REQUIRED ACTION →
Filter the entries for the word "schottky". Copy each line in which it occurs.

RECORDS SUPPLIED →
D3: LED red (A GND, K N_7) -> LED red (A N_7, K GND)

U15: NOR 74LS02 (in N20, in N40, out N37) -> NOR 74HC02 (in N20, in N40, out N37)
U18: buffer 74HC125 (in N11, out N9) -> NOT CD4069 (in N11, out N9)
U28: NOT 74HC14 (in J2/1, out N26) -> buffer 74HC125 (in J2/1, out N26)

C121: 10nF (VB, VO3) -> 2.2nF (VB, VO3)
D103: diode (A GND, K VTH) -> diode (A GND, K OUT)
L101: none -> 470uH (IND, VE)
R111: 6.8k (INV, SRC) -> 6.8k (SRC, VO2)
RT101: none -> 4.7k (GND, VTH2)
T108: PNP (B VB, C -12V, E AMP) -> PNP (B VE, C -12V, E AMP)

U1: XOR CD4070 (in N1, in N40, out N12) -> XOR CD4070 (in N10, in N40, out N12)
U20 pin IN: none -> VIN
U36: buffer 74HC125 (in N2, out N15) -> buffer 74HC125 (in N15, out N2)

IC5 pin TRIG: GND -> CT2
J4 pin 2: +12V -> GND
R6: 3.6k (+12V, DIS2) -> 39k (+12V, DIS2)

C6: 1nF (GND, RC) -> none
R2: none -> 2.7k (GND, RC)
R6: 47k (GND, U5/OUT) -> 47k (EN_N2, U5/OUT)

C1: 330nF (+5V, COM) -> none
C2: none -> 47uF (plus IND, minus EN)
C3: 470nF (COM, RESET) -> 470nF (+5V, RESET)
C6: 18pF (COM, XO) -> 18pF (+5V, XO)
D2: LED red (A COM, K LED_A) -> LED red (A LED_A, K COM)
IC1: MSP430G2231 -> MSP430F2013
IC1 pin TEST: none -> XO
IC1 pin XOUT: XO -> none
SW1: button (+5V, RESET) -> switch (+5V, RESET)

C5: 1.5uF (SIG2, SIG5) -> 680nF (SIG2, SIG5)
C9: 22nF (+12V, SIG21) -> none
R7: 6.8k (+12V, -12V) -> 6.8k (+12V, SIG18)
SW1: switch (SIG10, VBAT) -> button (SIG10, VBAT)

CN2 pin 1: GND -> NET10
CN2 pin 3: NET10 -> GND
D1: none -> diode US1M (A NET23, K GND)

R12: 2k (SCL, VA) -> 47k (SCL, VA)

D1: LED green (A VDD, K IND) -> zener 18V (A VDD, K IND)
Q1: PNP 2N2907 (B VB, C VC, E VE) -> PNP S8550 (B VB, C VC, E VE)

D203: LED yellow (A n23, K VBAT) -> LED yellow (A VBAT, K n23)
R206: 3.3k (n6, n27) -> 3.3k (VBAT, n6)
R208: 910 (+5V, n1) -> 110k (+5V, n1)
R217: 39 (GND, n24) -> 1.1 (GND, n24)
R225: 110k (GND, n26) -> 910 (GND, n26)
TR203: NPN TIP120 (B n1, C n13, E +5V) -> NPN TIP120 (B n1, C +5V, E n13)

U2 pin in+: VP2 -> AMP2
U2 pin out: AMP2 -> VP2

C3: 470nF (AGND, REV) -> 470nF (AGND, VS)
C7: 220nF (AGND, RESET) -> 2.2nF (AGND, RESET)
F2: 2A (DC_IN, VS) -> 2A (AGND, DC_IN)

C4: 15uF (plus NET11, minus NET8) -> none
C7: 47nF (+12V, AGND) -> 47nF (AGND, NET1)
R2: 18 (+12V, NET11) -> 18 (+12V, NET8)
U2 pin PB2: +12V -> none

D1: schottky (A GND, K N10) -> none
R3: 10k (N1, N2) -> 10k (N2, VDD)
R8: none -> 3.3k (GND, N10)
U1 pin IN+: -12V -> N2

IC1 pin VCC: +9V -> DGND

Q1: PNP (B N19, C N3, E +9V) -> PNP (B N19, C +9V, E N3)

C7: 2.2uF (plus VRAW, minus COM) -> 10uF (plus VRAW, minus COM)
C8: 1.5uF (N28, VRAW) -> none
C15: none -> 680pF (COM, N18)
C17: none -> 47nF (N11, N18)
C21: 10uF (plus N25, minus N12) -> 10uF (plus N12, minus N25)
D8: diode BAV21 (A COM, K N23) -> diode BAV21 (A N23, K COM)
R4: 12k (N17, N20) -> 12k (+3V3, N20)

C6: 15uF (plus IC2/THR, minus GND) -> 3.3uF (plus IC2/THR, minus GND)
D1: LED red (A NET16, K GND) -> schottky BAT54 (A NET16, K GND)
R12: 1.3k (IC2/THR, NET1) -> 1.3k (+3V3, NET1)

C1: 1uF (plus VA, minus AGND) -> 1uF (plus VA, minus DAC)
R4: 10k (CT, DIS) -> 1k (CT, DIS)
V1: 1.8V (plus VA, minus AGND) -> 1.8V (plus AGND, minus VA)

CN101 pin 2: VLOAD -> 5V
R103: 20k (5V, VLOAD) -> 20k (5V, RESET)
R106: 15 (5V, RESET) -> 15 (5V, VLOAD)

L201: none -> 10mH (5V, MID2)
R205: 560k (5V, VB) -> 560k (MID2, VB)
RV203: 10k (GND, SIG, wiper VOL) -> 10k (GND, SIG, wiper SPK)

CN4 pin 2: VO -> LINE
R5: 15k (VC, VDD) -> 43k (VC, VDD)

REPLY →
D1: schottky (A GND, K N10) -> none
D1: LED red (A NET16, K GND) -> schottky BAT54 (A NET16, K GND)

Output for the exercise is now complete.